◆ WHAT YOU HAVE TO DO
Look below for the line containing "green brick O2:O3". Write out that line and the rest through the last one, exactly as they appear, but without pictures.

[Scene image comparisons]
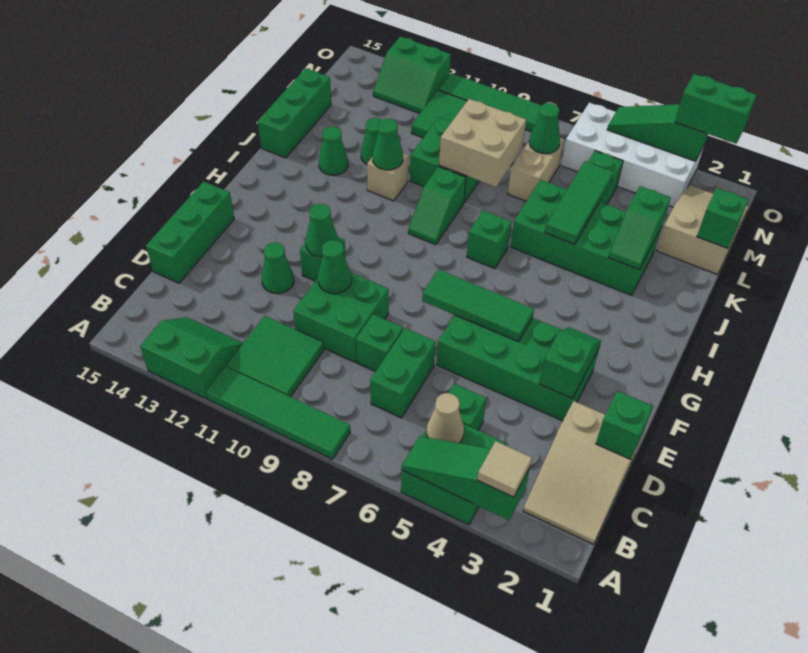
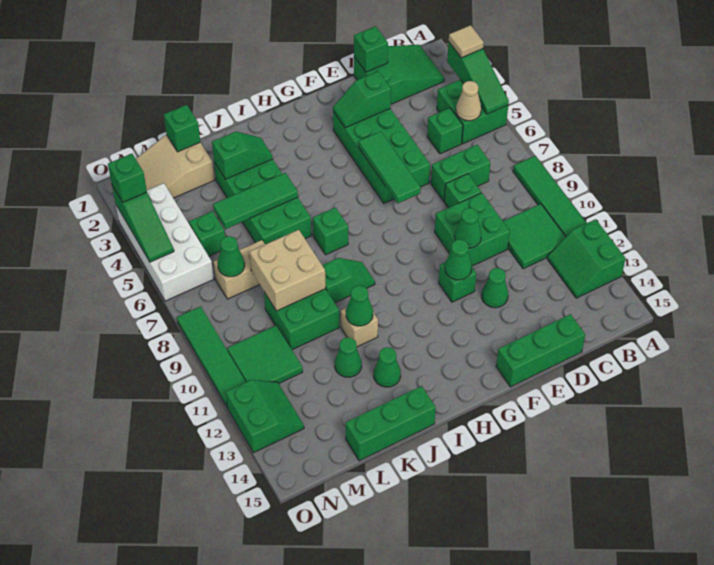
tan slope B1:D2 level 1 top D -> green slope B1:D2 level 1 top D
green brick O2:O3 level 3 -> green brick O3 level 3

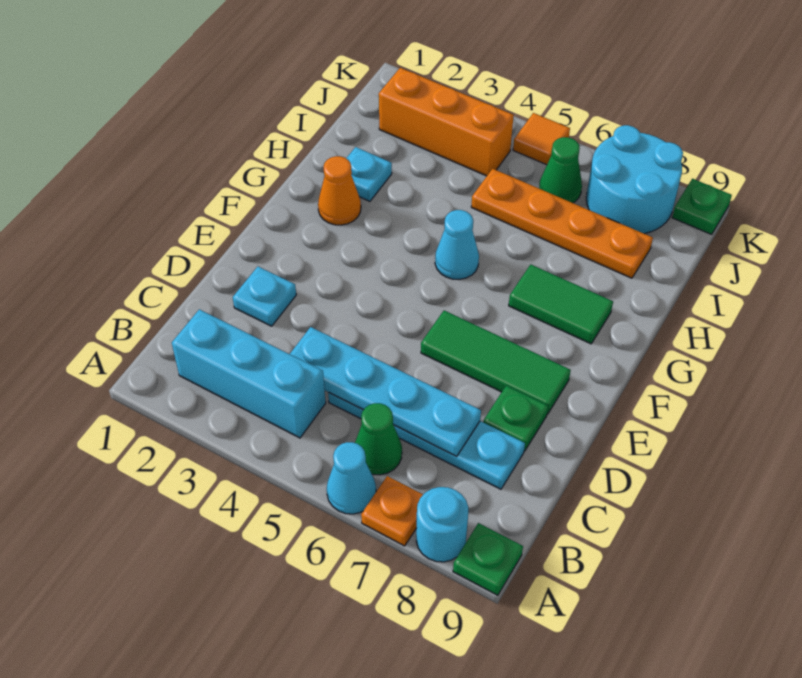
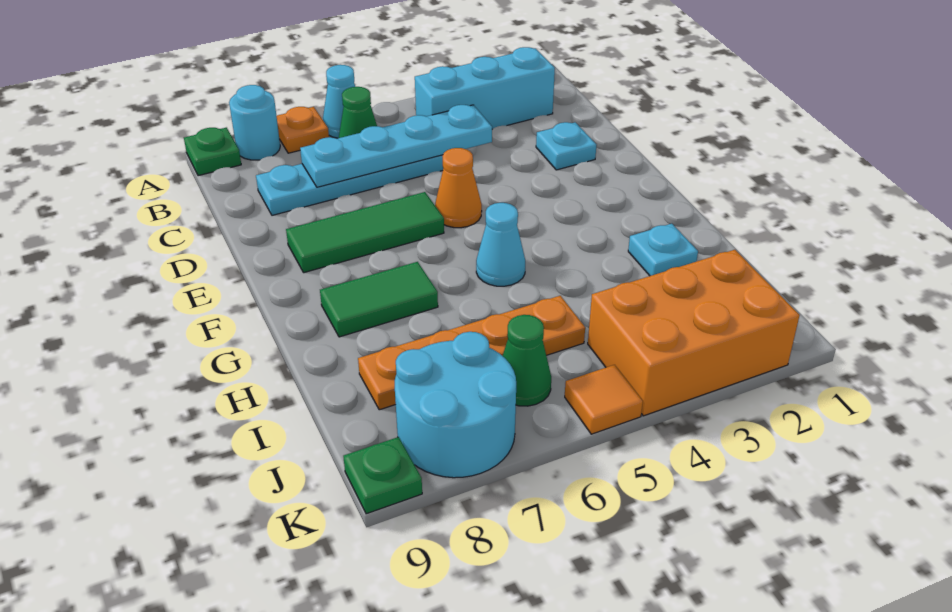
green plate D8 level 1 -> none
orange cone G2 level 1 -> orange cone E5 level 1
orange brick J2:J4 level 1 -> orange brick J2:K4 level 1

◆ TASK ANSWER
green brick O2:O3 level 3 -> green brick O3 level 3

green plate D8 level 1 -> none
orange cone G2 level 1 -> orange cone E5 level 1
orange brick J2:J4 level 1 -> orange brick J2:K4 level 1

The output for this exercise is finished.